→ Work required: Could you please output all of the records exactly?

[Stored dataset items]
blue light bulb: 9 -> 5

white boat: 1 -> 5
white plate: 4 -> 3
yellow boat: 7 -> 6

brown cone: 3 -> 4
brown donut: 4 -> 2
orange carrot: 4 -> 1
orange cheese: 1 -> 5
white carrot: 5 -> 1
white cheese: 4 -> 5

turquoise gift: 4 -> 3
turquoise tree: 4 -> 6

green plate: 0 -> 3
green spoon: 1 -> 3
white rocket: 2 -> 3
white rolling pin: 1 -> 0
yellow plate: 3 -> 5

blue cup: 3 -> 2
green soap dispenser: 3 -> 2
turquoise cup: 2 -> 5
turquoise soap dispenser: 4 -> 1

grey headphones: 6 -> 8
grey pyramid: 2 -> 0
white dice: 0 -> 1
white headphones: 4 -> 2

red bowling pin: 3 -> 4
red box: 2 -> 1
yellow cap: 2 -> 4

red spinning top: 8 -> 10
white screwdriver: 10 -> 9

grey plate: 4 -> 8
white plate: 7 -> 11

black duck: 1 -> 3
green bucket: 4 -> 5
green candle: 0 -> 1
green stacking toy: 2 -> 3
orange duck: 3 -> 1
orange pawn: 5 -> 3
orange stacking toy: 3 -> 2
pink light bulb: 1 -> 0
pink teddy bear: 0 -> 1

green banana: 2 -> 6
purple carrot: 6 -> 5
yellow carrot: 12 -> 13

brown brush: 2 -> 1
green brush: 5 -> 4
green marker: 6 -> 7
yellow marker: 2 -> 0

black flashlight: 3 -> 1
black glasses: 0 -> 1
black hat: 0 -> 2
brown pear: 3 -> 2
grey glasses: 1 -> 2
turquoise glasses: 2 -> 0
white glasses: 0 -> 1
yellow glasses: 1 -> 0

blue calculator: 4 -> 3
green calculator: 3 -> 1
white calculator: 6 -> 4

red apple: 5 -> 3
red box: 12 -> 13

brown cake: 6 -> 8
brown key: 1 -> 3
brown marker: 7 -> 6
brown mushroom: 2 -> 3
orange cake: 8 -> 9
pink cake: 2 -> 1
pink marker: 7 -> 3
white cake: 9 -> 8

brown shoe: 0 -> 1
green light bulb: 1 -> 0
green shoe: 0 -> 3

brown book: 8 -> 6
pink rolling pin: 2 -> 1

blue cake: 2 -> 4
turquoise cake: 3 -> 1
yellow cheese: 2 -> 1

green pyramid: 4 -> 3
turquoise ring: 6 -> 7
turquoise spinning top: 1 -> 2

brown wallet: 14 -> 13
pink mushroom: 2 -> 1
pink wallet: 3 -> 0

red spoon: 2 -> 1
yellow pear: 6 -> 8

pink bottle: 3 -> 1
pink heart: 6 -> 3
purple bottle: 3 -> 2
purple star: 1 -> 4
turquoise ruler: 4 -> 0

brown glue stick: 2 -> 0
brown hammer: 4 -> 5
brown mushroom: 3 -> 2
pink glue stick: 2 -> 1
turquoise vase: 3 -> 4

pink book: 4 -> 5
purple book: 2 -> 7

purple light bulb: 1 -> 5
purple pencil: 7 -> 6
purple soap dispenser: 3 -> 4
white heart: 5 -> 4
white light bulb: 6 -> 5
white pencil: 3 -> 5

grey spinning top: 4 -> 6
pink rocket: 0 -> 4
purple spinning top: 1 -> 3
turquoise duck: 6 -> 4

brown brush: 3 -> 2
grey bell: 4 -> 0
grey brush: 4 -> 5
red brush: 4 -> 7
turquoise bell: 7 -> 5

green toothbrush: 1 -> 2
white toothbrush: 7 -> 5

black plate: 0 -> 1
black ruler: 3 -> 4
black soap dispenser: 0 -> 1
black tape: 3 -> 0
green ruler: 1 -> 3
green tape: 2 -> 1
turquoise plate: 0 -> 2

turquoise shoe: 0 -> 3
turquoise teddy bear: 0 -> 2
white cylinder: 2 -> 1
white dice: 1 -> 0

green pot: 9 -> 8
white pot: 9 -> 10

→ Your response:
blue light bulb: 9 -> 5

white boat: 1 -> 5
white plate: 4 -> 3
yellow boat: 7 -> 6

brown cone: 3 -> 4
brown donut: 4 -> 2
orange carrot: 4 -> 1
orange cheese: 1 -> 5
white carrot: 5 -> 1
white cheese: 4 -> 5

turquoise gift: 4 -> 3
turquoise tree: 4 -> 6

green plate: 0 -> 3
green spoon: 1 -> 3
white rocket: 2 -> 3
white rolling pin: 1 -> 0
yellow plate: 3 -> 5

blue cup: 3 -> 2
green soap dispenser: 3 -> 2
turquoise cup: 2 -> 5
turquoise soap dispenser: 4 -> 1

grey headphones: 6 -> 8
grey pyramid: 2 -> 0
white dice: 0 -> 1
white headphones: 4 -> 2

red bowling pin: 3 -> 4
red box: 2 -> 1
yellow cap: 2 -> 4

red spinning top: 8 -> 10
white screwdriver: 10 -> 9

grey plate: 4 -> 8
white plate: 7 -> 11

black duck: 1 -> 3
green bucket: 4 -> 5
green candle: 0 -> 1
green stacking toy: 2 -> 3
orange duck: 3 -> 1
orange pawn: 5 -> 3
orange stacking toy: 3 -> 2
pink light bulb: 1 -> 0
pink teddy bear: 0 -> 1

green banana: 2 -> 6
purple carrot: 6 -> 5
yellow carrot: 12 -> 13

brown brush: 2 -> 1
green brush: 5 -> 4
green marker: 6 -> 7
yellow marker: 2 -> 0

black flashlight: 3 -> 1
black glasses: 0 -> 1
black hat: 0 -> 2
brown pear: 3 -> 2
grey glasses: 1 -> 2
turquoise glasses: 2 -> 0
white glasses: 0 -> 1
yellow glasses: 1 -> 0

blue calculator: 4 -> 3
green calculator: 3 -> 1
white calculator: 6 -> 4

red apple: 5 -> 3
red box: 12 -> 13

brown cake: 6 -> 8
brown key: 1 -> 3
brown marker: 7 -> 6
brown mushroom: 2 -> 3
orange cake: 8 -> 9
pink cake: 2 -> 1
pink marker: 7 -> 3
white cake: 9 -> 8

brown shoe: 0 -> 1
green light bulb: 1 -> 0
green shoe: 0 -> 3

brown book: 8 -> 6
pink rolling pin: 2 -> 1

blue cake: 2 -> 4
turquoise cake: 3 -> 1
yellow cheese: 2 -> 1

green pyramid: 4 -> 3
turquoise ring: 6 -> 7
turquoise spinning top: 1 -> 2

brown wallet: 14 -> 13
pink mushroom: 2 -> 1
pink wallet: 3 -> 0

red spoon: 2 -> 1
yellow pear: 6 -> 8

pink bottle: 3 -> 1
pink heart: 6 -> 3
purple bottle: 3 -> 2
purple star: 1 -> 4
turquoise ruler: 4 -> 0

brown glue stick: 2 -> 0
brown hammer: 4 -> 5
brown mushroom: 3 -> 2
pink glue stick: 2 -> 1
turquoise vase: 3 -> 4

pink book: 4 -> 5
purple book: 2 -> 7

purple light bulb: 1 -> 5
purple pencil: 7 -> 6
purple soap dispenser: 3 -> 4
white heart: 5 -> 4
white light bulb: 6 -> 5
white pencil: 3 -> 5

grey spinning top: 4 -> 6
pink rocket: 0 -> 4
purple spinning top: 1 -> 3
turquoise duck: 6 -> 4

brown brush: 3 -> 2
grey bell: 4 -> 0
grey brush: 4 -> 5
red brush: 4 -> 7
turquoise bell: 7 -> 5

green toothbrush: 1 -> 2
white toothbrush: 7 -> 5

black plate: 0 -> 1
black ruler: 3 -> 4
black soap dispenser: 0 -> 1
black tape: 3 -> 0
green ruler: 1 -> 3
green tape: 2 -> 1
turquoise plate: 0 -> 2

turquoise shoe: 0 -> 3
turquoise teddy bear: 0 -> 2
white cylinder: 2 -> 1
white dice: 1 -> 0

green pot: 9 -> 8
white pot: 9 -> 10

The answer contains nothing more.